What you are asked to do →
Go line by line through the records and tally those that include "none". Respond with the tally only.

##### Given records #####

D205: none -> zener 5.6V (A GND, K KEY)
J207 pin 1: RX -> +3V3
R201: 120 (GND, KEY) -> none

#####
##### Given records #####

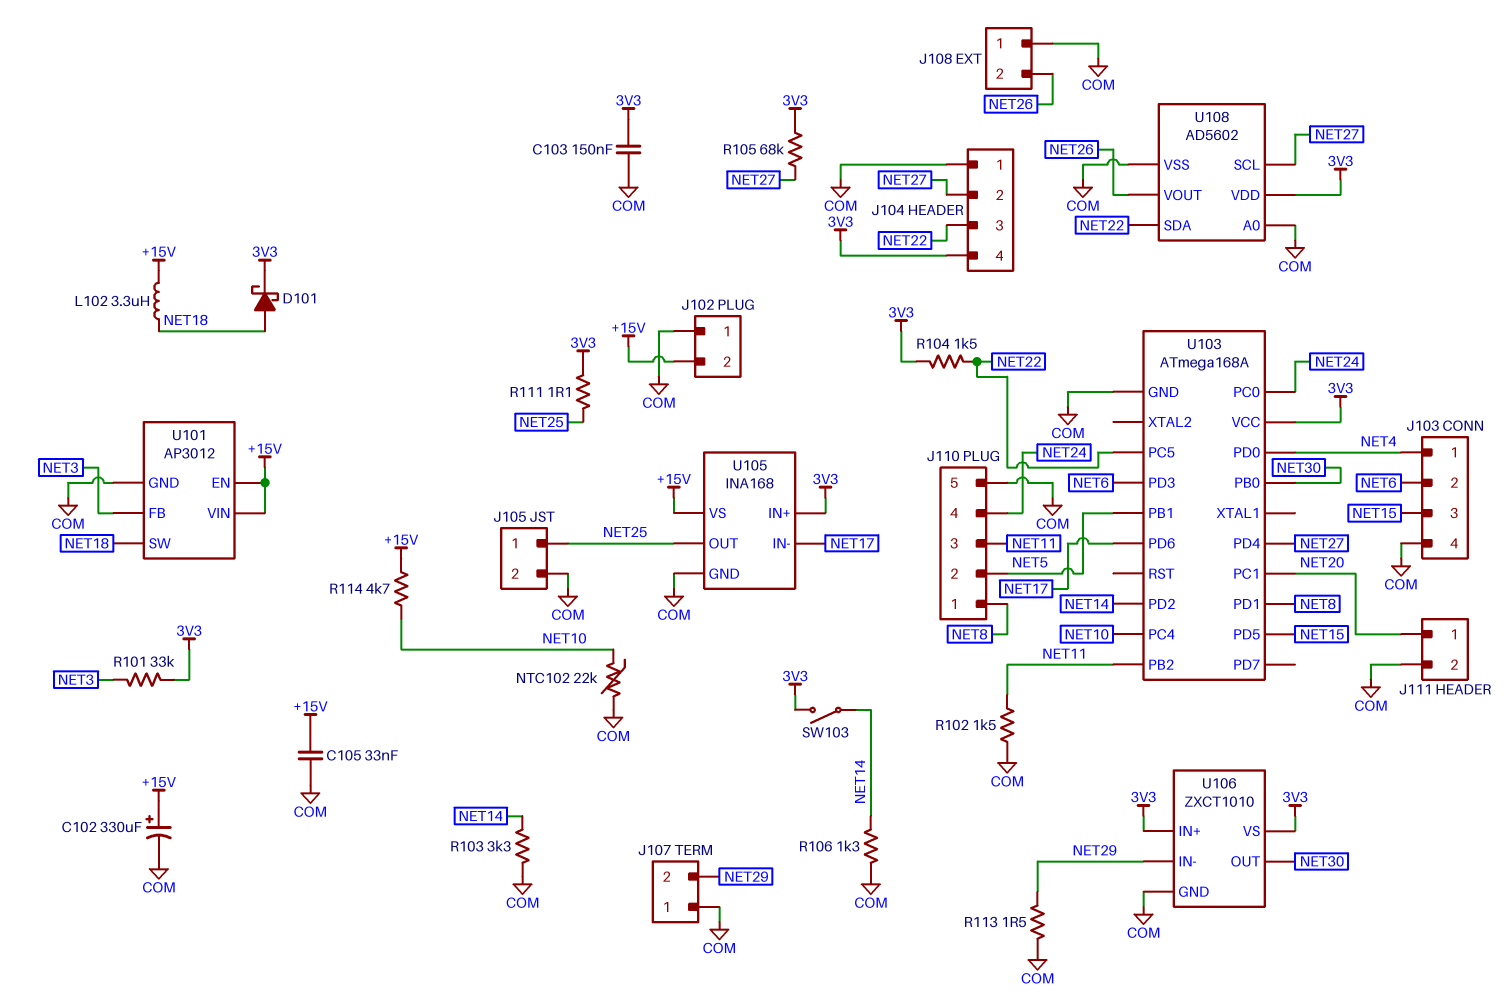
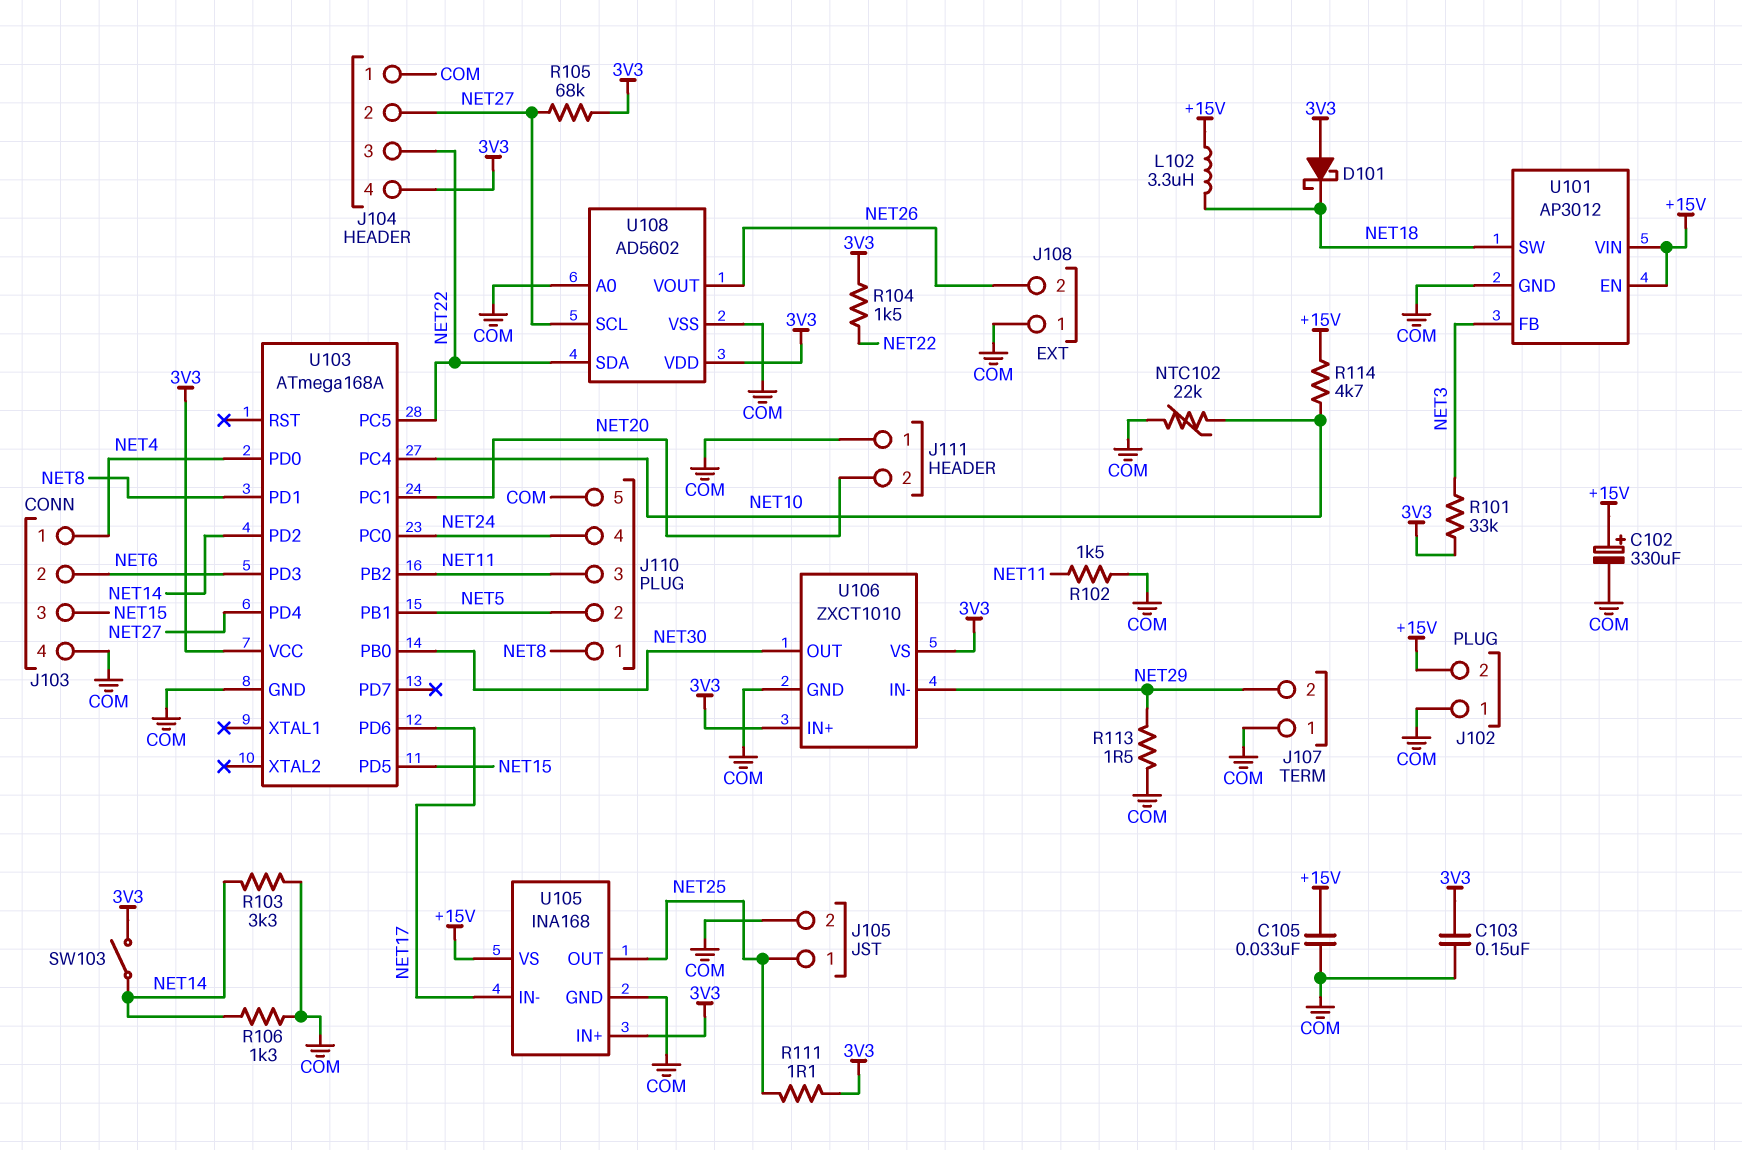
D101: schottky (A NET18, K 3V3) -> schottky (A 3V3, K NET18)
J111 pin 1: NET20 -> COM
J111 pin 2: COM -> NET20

#####

Result of this task →
2